• ABOUT THIS TASK: Could the lines from the one with "(674, 380) = (329, 179): brown" through the end of the listing be restated exactly, with nothing else included?

• RECORDED INFORMATION:
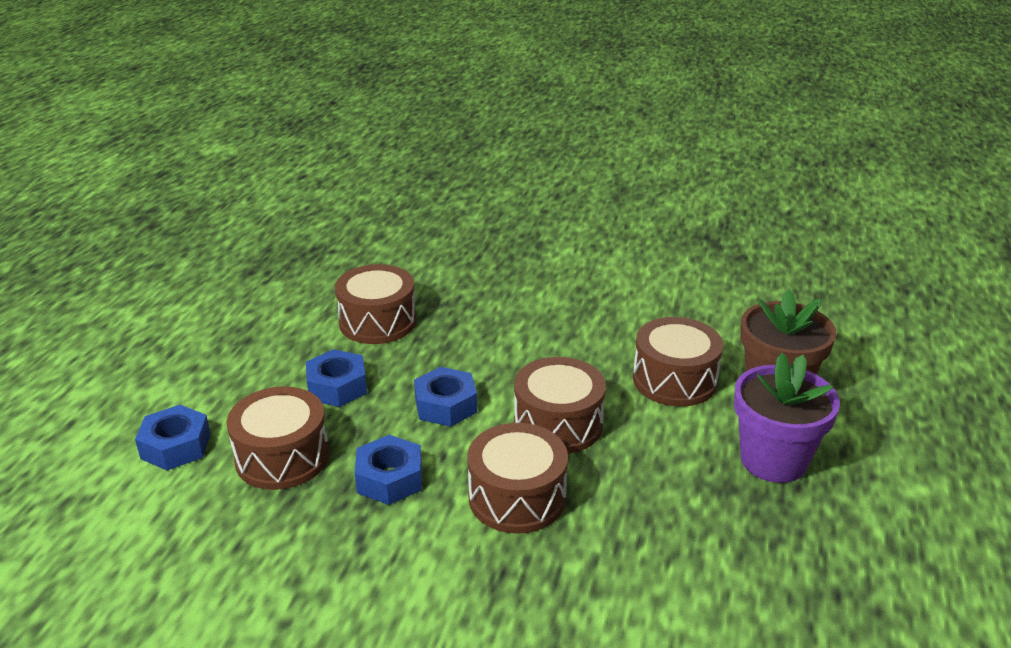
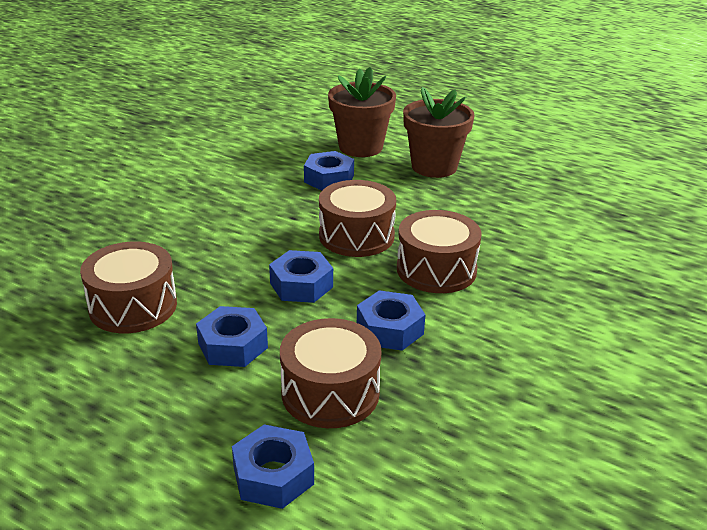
camera: 75 degrees left, 0 degrees up
(674, 380) = (329, 179): brown drum -> blue nut
(773, 460) = (434, 167): purple flower pot -> brown flower pot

• EXERCISE SOLUTION:
(674, 380) = (329, 179): brown drum -> blue nut
(773, 460) = (434, 167): purple flower pot -> brown flower pot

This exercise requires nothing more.